_Input data_.
=== Section Start ===

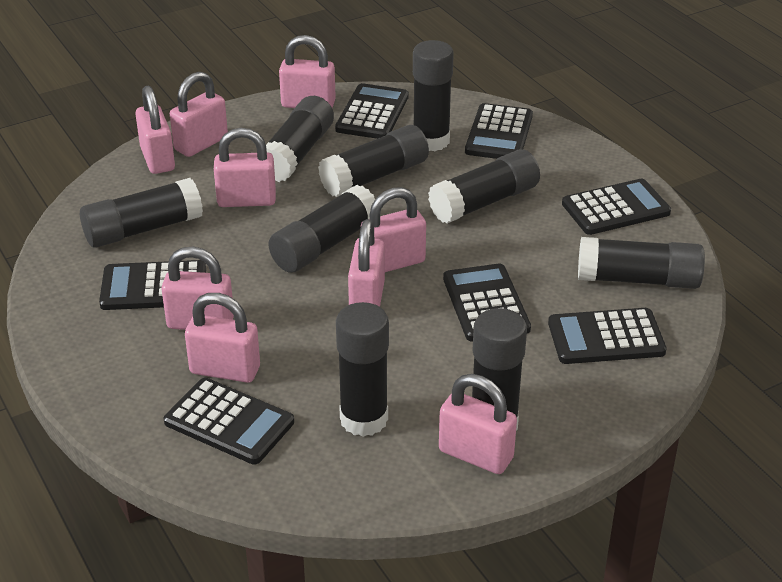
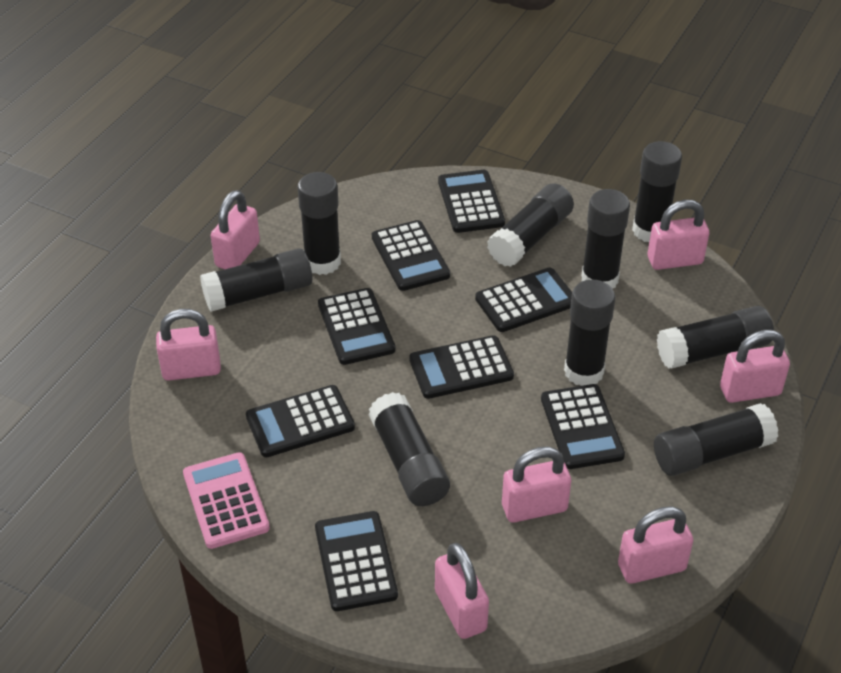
black calculator: 7 -> 8
pink calculator: 0 -> 1
pink padlock: 9 -> 7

=== Section End ===

_Task objective_.
Every line of the material above that includes the string "calculator" is required.

_Completed task_.
black calculator: 7 -> 8
pink calculator: 0 -> 1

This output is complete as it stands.